Segment Open

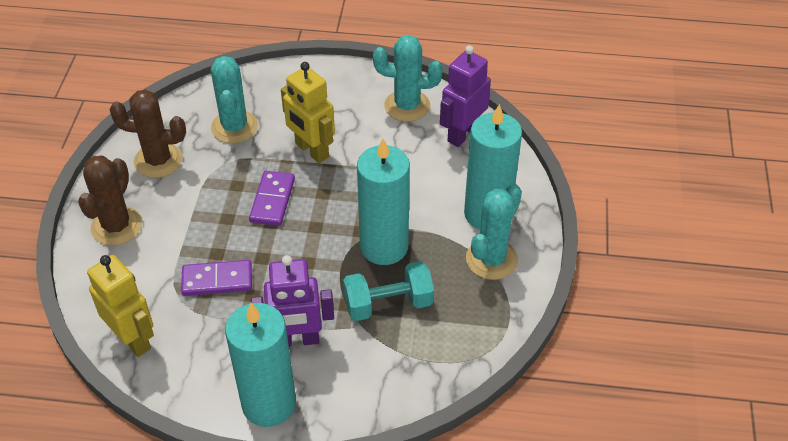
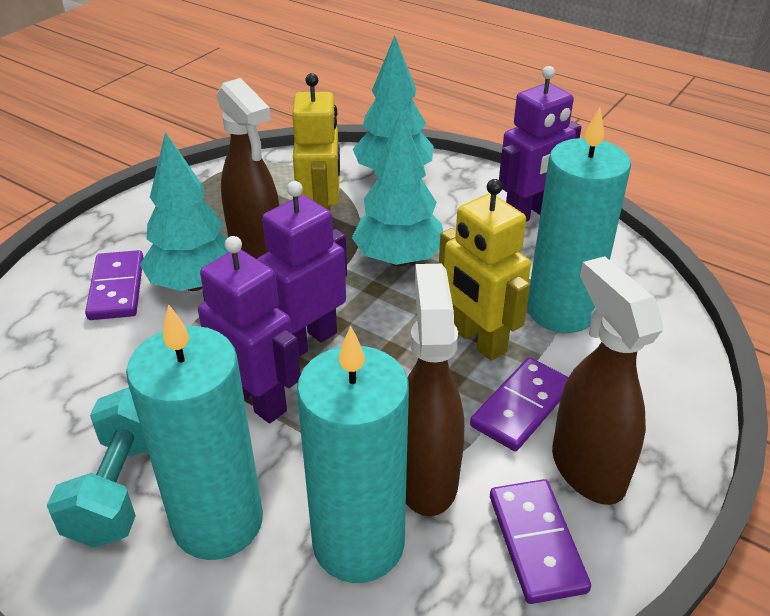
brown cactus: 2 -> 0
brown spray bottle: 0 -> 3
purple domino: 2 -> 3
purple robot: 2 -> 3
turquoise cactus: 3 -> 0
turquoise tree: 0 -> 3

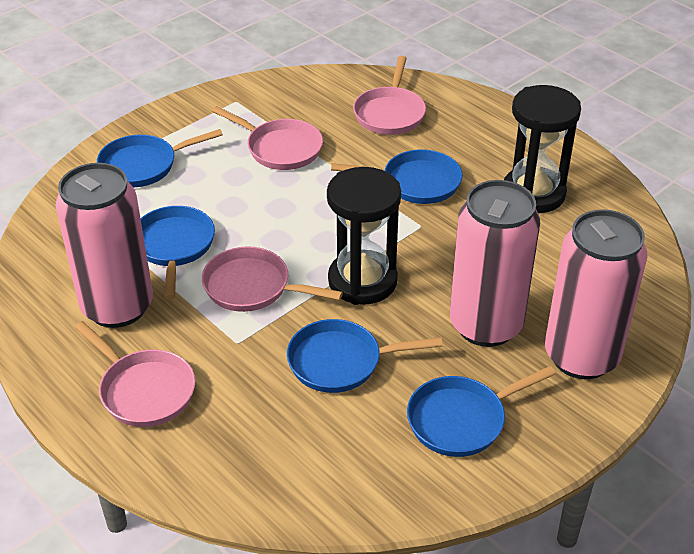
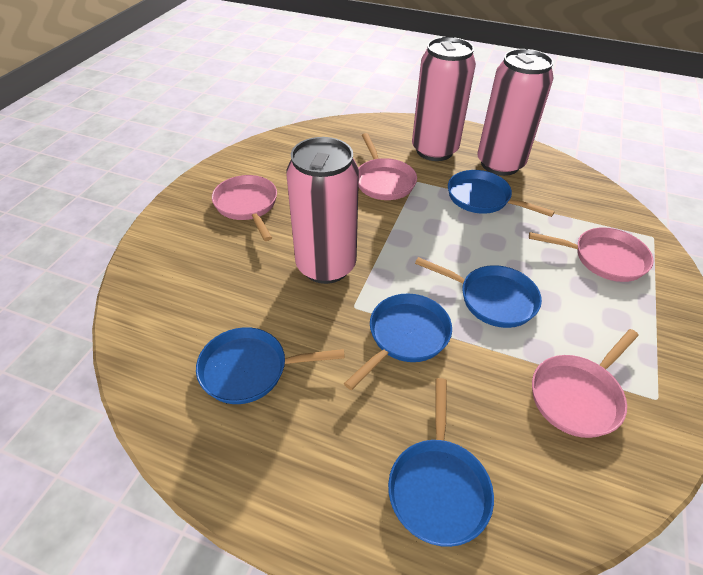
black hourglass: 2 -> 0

Segment Closed

Assigned task: When a line of the material holds the string "brown", copy that line.

Solution for this problem:
brown cactus: 2 -> 0
brown spray bottle: 0 -> 3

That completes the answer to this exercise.